INFORMATION SUPPLIED
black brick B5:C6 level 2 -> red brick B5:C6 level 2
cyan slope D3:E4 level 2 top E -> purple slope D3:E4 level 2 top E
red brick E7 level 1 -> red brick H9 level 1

AIM OF THE TASK
Copy out every line of the data where the word "brick" occurs.

RESPONSE
black brick B5:C6 level 2 -> red brick B5:C6 level 2
red brick E7 level 1 -> red brick H9 level 1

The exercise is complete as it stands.